Problem description: Print exactly the lines below between the line containing "brown arrow: (41, 82) -> (41, 82), turned 40" and the line containing "gray semicircle: (49, 76) -> (34, 80), moved", counting both of those lines. Leave pictures out.

Data records:

>>>>>

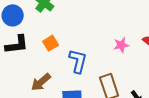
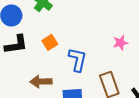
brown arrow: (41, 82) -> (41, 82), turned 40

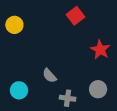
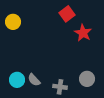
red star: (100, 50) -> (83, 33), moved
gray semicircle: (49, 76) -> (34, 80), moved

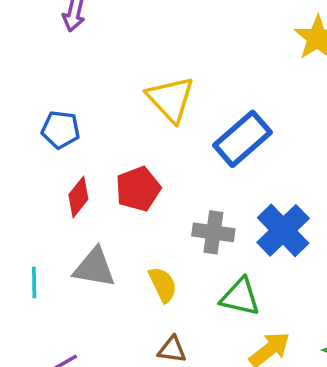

<<<<<
>>>>>

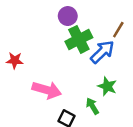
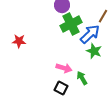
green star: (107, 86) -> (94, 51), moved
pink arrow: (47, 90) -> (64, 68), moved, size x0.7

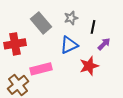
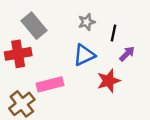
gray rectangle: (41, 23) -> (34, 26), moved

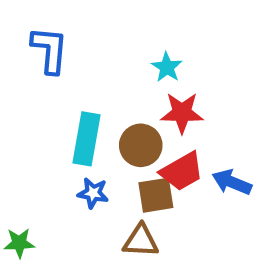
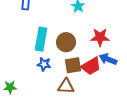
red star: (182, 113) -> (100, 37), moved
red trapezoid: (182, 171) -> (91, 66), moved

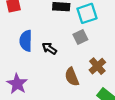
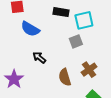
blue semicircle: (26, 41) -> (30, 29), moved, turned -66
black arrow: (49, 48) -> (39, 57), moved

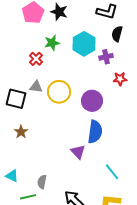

<<<<<

Response:
brown arrow: (41, 82) -> (41, 82), turned 40

red star: (100, 50) -> (83, 33), moved
gray semicircle: (49, 76) -> (34, 80), moved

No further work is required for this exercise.